Would you please report how many lines of the listing contain "white"? Reply with that number only.

DATA
++++++++

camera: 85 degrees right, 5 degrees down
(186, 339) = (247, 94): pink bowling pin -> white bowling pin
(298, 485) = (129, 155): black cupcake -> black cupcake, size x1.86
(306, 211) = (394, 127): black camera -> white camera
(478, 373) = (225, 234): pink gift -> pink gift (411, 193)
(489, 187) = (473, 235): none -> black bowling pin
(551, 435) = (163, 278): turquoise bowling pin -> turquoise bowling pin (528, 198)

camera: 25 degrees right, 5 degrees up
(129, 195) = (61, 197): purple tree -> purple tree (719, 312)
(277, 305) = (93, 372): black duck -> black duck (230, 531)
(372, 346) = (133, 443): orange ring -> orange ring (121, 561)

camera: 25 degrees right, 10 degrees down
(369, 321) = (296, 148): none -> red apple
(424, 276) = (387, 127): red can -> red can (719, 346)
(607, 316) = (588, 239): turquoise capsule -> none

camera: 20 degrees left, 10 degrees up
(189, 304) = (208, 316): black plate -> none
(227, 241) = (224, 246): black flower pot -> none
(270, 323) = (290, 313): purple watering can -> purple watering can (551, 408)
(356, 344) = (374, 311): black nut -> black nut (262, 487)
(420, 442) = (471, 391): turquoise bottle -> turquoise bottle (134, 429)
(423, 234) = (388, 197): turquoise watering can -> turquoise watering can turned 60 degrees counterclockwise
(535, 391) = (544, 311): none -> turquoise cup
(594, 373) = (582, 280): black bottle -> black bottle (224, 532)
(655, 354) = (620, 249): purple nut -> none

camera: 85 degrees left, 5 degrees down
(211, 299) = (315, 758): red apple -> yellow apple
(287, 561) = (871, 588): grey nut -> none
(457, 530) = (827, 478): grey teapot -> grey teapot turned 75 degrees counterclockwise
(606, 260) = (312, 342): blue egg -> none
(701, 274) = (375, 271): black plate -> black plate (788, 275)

++++++++

ANSWER TO THIS EXERCISE
2